Stored data:
-.-.-

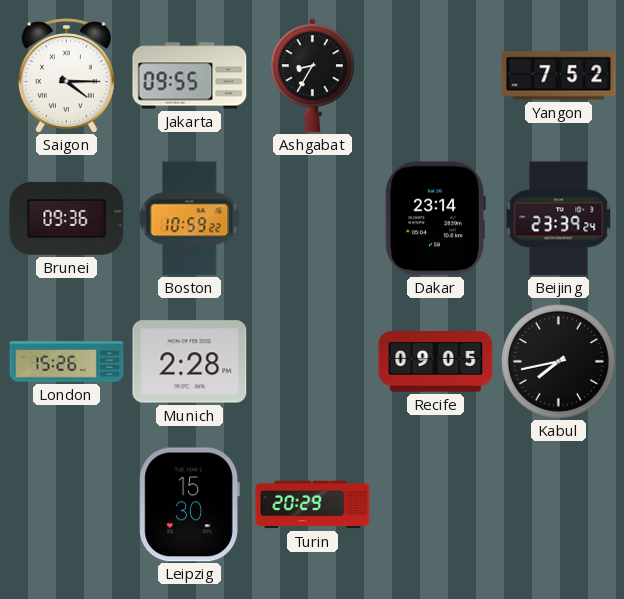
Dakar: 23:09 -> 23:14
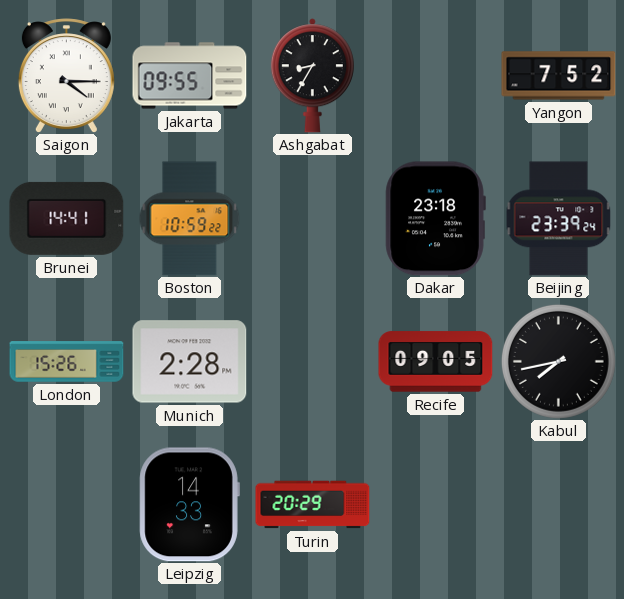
Brunei: 09:36 -> 14:41
Dakar: 23:14 -> 23:18
Leipzig: 15:30 -> 14:33
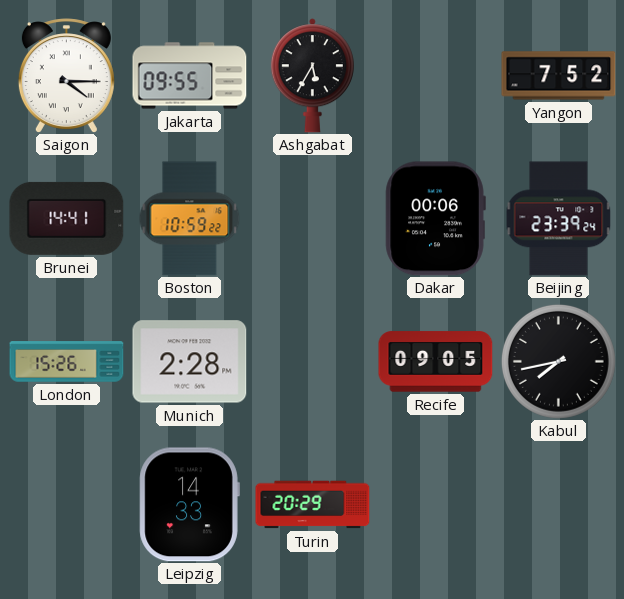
Ashgabat: 8:35 -> 5:35
Dakar: 23:18 -> 00:06
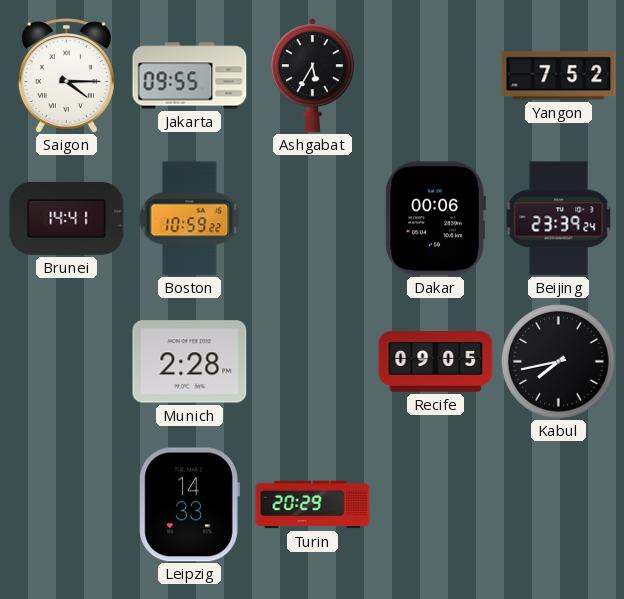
London: 15:26 -> none
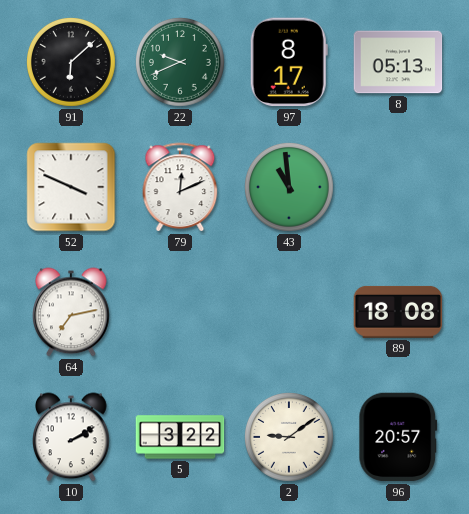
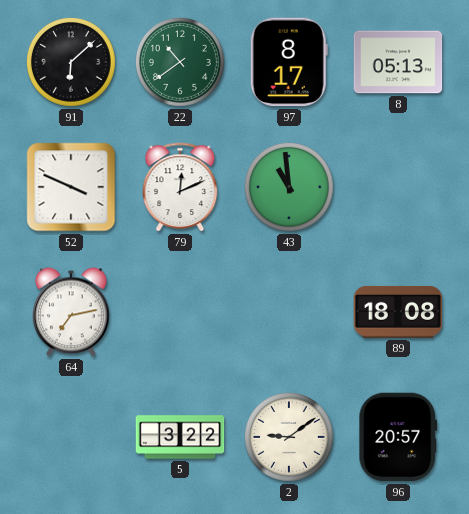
22: 9:41 -> 10:39
10: 2:10 -> none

-.-.-

WHAT IS ASKED:
Locate each row above that contains the string "Dakar" with matching case, and copy every one of those rows.

OUTPUT BELOW:
Dakar: 23:09 -> 23:14
Dakar: 23:14 -> 23:18
Dakar: 23:18 -> 00:06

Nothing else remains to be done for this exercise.